GOAL OF THE EXERCISE -> If a line in the data below holds the word "DGND", copy it.

• • • • • • •

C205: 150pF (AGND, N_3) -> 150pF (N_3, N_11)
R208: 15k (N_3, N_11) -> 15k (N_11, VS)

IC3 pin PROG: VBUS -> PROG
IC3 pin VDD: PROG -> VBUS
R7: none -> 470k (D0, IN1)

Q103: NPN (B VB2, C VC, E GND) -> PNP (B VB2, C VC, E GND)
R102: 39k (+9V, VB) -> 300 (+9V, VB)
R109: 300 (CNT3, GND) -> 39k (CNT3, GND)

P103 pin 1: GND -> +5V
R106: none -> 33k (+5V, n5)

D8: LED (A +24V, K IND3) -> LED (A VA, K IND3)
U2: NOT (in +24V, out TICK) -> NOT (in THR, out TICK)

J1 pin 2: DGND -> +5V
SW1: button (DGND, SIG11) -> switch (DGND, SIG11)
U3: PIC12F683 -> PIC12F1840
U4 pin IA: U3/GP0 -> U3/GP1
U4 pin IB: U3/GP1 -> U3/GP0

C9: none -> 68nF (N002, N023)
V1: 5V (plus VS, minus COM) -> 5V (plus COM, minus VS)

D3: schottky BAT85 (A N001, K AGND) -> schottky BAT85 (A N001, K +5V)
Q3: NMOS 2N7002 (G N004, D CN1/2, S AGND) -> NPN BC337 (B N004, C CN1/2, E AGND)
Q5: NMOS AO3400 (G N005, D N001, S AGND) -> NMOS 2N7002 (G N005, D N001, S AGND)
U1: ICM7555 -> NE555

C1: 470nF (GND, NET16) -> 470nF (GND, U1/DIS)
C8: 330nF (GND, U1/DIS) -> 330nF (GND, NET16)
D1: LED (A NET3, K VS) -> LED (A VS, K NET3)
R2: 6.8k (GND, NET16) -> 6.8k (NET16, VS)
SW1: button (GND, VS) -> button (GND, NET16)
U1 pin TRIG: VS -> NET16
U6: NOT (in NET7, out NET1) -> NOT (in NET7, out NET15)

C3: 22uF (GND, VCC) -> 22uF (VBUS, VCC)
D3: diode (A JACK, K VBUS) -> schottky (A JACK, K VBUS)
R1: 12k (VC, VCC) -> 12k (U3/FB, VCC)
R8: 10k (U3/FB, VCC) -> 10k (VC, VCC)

• • • • • • •

RESPONSE TO THE EXERCISE ->
J1 pin 2: DGND -> +5V
SW1: button (DGND, SIG11) -> switch (DGND, SIG11)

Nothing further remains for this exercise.